WHAT YOU WILL DO: Take the line containing "(407, 328) = (395, 403): none -> white duck" and every line after it in the data below, and print them exactly as given, with nothing else.

INPUT:
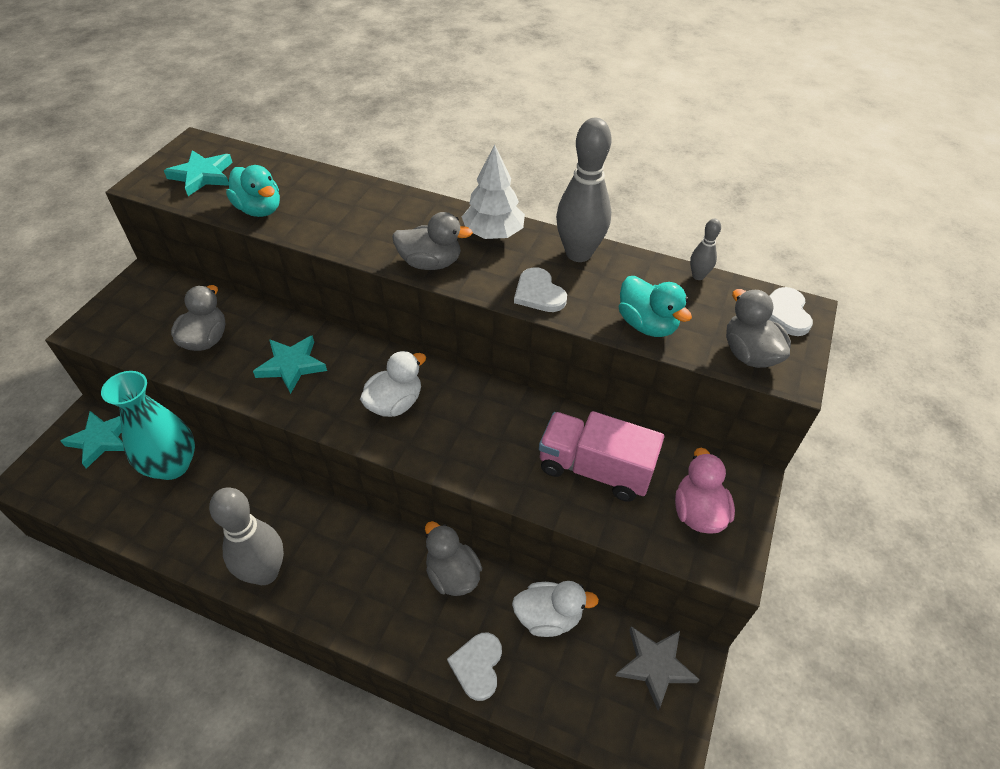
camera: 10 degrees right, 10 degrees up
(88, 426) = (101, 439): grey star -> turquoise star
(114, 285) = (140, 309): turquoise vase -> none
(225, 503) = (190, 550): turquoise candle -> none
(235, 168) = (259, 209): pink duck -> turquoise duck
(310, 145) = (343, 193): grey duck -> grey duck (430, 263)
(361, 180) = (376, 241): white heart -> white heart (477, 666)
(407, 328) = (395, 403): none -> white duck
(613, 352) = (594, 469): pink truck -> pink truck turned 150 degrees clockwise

RESPONSE:
(407, 328) = (395, 403): none -> white duck
(613, 352) = (594, 469): pink truck -> pink truck turned 150 degrees clockwise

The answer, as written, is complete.